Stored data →
○ ○ ○ ○ ○ ○ ○

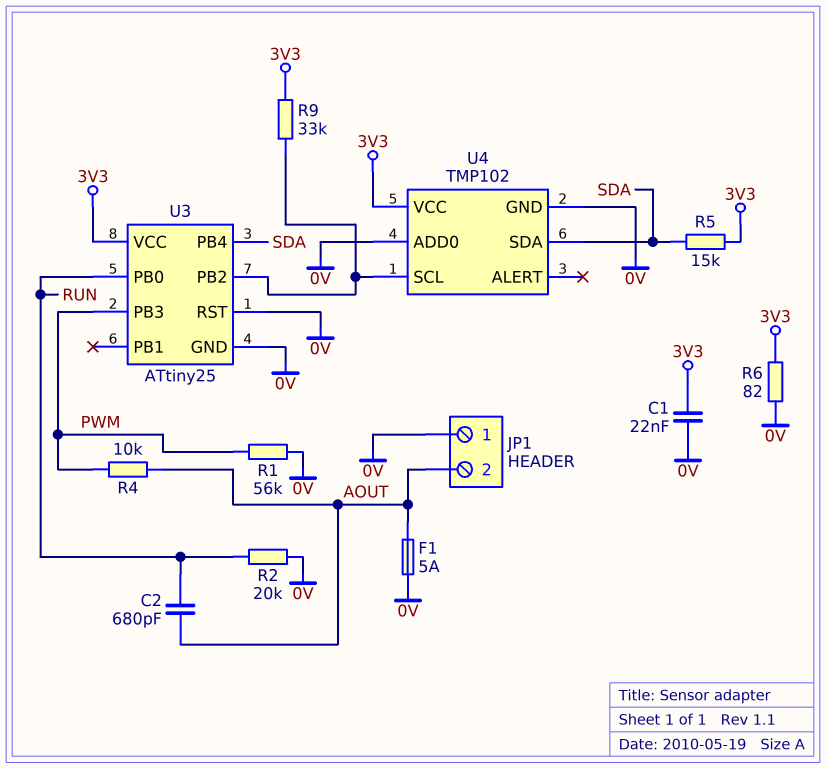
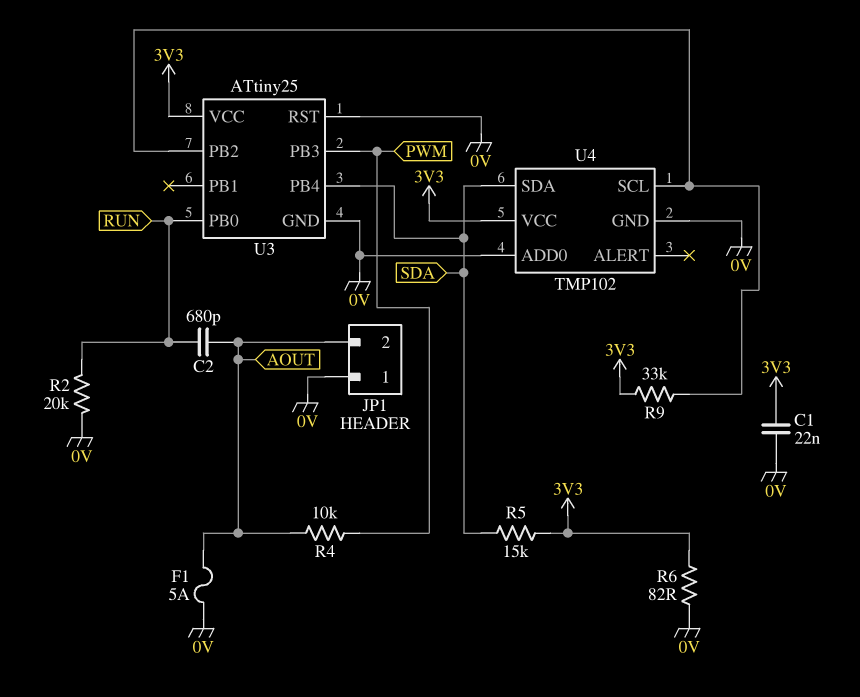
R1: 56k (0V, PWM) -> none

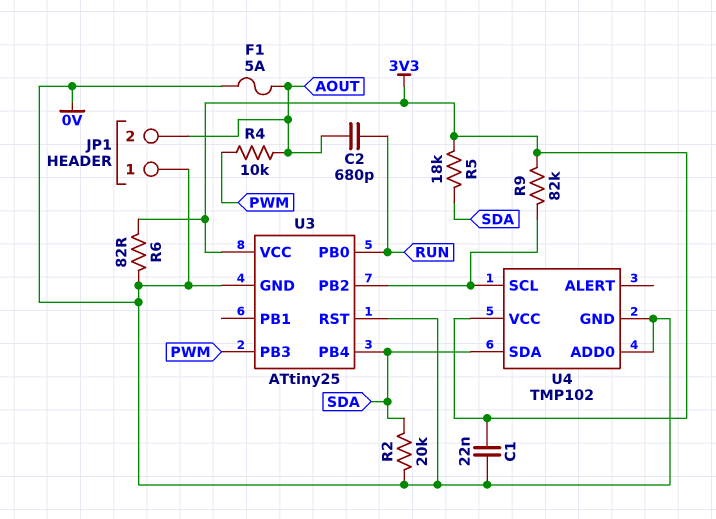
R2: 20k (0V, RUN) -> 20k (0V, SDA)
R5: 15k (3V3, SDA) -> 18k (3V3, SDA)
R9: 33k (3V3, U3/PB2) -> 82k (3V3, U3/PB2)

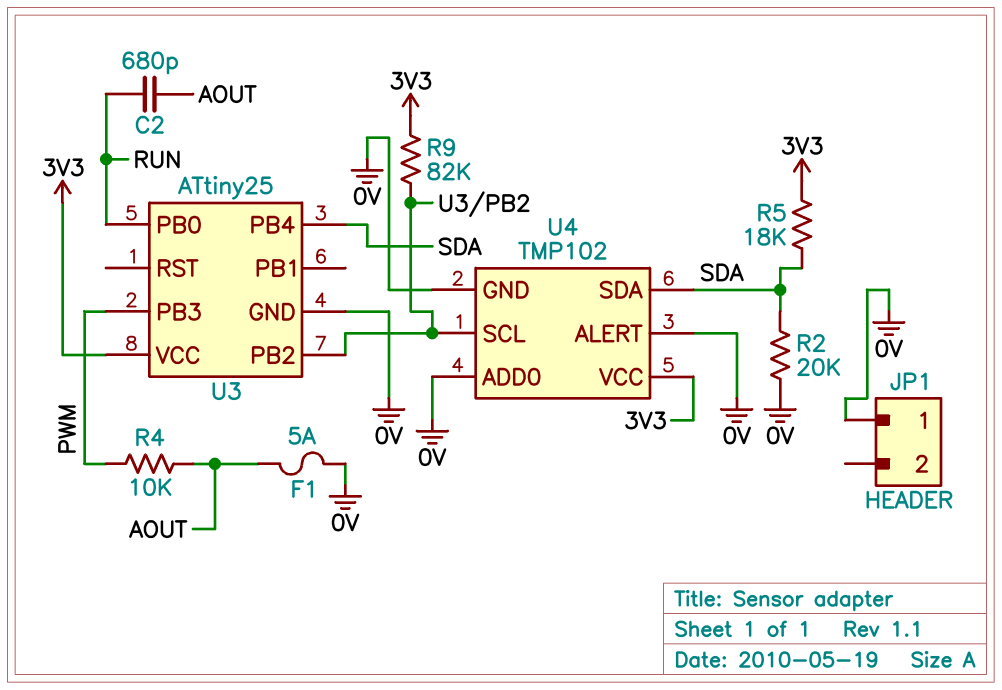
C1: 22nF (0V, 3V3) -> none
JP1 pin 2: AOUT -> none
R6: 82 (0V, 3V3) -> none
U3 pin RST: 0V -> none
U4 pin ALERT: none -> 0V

○ ○ ○ ○ ○ ○ ○

Problem to work on → Please print the span that begins at the line holding "R2: 20k (0V, RUN) -> 20k (0V, SDA)" and ends at the last line of the data, both ends included, with no pictures.

Answer box →
R2: 20k (0V, RUN) -> 20k (0V, SDA)
R5: 15k (3V3, SDA) -> 18k (3V3, SDA)
R9: 33k (3V3, U3/PB2) -> 82k (3V3, U3/PB2)

C1: 22nF (0V, 3V3) -> none
JP1 pin 2: AOUT -> none
R6: 82 (0V, 3V3) -> none
U3 pin RST: 0V -> none
U4 pin ALERT: none -> 0V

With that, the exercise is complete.